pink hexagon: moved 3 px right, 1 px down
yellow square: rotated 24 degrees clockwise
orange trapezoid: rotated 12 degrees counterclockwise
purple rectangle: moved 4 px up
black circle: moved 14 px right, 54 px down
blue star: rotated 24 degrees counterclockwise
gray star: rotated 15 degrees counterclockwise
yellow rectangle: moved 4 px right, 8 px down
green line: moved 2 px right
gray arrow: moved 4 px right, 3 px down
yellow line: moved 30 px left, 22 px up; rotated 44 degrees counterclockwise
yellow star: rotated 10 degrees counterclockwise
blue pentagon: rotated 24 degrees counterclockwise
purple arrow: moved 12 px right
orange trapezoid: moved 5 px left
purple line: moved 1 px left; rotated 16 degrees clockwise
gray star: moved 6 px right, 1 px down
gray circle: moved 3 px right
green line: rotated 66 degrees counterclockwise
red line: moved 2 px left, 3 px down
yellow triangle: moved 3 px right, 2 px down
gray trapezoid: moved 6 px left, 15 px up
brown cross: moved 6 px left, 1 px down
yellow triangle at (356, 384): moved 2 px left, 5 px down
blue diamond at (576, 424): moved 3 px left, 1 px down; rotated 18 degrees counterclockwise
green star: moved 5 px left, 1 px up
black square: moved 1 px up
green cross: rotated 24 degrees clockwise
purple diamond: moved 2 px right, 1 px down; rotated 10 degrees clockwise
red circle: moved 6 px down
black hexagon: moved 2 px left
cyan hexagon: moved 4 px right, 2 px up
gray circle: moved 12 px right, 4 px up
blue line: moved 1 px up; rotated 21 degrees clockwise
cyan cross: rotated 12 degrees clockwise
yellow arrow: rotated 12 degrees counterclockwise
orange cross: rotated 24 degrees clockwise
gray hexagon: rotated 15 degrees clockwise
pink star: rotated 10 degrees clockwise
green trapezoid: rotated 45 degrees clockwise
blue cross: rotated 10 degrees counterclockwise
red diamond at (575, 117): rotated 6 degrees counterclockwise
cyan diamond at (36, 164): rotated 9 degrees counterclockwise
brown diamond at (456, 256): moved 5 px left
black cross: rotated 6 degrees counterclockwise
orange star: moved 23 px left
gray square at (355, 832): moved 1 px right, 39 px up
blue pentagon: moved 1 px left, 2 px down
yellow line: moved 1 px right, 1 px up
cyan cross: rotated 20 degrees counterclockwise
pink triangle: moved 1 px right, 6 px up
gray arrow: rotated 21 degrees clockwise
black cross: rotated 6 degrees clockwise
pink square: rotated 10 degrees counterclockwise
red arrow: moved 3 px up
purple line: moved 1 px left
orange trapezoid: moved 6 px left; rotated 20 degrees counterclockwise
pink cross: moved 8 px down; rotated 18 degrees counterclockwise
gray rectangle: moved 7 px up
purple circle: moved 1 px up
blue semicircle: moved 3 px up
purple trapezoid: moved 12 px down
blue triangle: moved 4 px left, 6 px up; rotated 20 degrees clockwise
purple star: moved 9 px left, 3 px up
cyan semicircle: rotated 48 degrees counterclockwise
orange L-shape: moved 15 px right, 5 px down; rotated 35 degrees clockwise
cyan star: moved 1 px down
------------------------------
**What to work on**
Can you swap every "trapezoid" in the material above for "trapezium" and return it with nothing else changed?

**Solution for this problem**
pink hexagon: moved 3 px right, 1 px down
yellow square: rotated 24 degrees clockwise
orange trapezium: rotated 12 degrees counterclockwise
purple rectangle: moved 4 px up
black circle: moved 14 px right, 54 px down
blue star: rotated 24 degrees counterclockwise
gray star: rotated 15 degrees counterclockwise
yellow rectangle: moved 4 px right, 8 px down
green line: moved 2 px right
gray arrow: moved 4 px right, 3 px down
yellow line: moved 30 px left, 22 px up; rotated 44 degrees counterclockwise
yellow star: rotated 10 degrees counterclockwise
blue pentagon: rotated 24 degrees counterclockwise
purple arrow: moved 12 px right
orange trapezium: moved 5 px left
purple line: moved 1 px left; rotated 16 degrees clockwise
gray star: moved 6 px right, 1 px down
gray circle: moved 3 px right
green line: rotated 66 degrees counterclockwise
red line: moved 2 px left, 3 px down
yellow triangle: moved 3 px right, 2 px down
gray trapezium: moved 6 px left, 15 px up
brown cross: moved 6 px left, 1 px down
yellow triangle at (356, 384): moved 2 px left, 5 px down
blue diamond at (576, 424): moved 3 px left, 1 px down; rotated 18 degrees counterclockwise
green star: moved 5 px left, 1 px up
black square: moved 1 px up
green cross: rotated 24 degrees clockwise
purple diamond: moved 2 px right, 1 px down; rotated 10 degrees clockwise
red circle: moved 6 px down
black hexagon: moved 2 px left
cyan hexagon: moved 4 px right, 2 px up
gray circle: moved 12 px right, 4 px up
blue line: moved 1 px up; rotated 21 degrees clockwise
cyan cross: rotated 12 degrees clockwise
yellow arrow: rotated 12 degrees counterclockwise
orange cross: rotated 24 degrees clockwise
gray hexagon: rotated 15 degrees clockwise
pink star: rotated 10 degrees clockwise
green trapezium: rotated 45 degrees clockwise
blue cross: rotated 10 degrees counterclockwise
red diamond at (575, 117): rotated 6 degrees counterclockwise
cyan diamond at (36, 164): rotated 9 degrees counterclockwise
brown diamond at (456, 256): moved 5 px left
black cross: rotated 6 degrees counterclockwise
orange star: moved 23 px left
gray square at (355, 832): moved 1 px right, 39 px up
blue pentagon: moved 1 px left, 2 px down
yellow line: moved 1 px right, 1 px up
cyan cross: rotated 20 degrees counterclockwise
pink triangle: moved 1 px right, 6 px up
gray arrow: rotated 21 degrees clockwise
black cross: rotated 6 degrees clockwise
pink square: rotated 10 degrees counterclockwise
red arrow: moved 3 px up
purple line: moved 1 px left
orange trapezium: moved 6 px left; rotated 20 degrees counterclockwise
pink cross: moved 8 px down; rotated 18 degrees counterclockwise
gray rectangle: moved 7 px up
purple circle: moved 1 px up
blue semicircle: moved 3 px up
purple trapezium: moved 12 px down
blue triangle: moved 4 px left, 6 px up; rotated 20 degrees clockwise
purple star: moved 9 px left, 3 px up
cyan semicircle: rotated 48 degrees counterclockwise
orange L-shape: moved 15 px right, 5 px down; rotated 35 degrees clockwise
cyan star: moved 1 px down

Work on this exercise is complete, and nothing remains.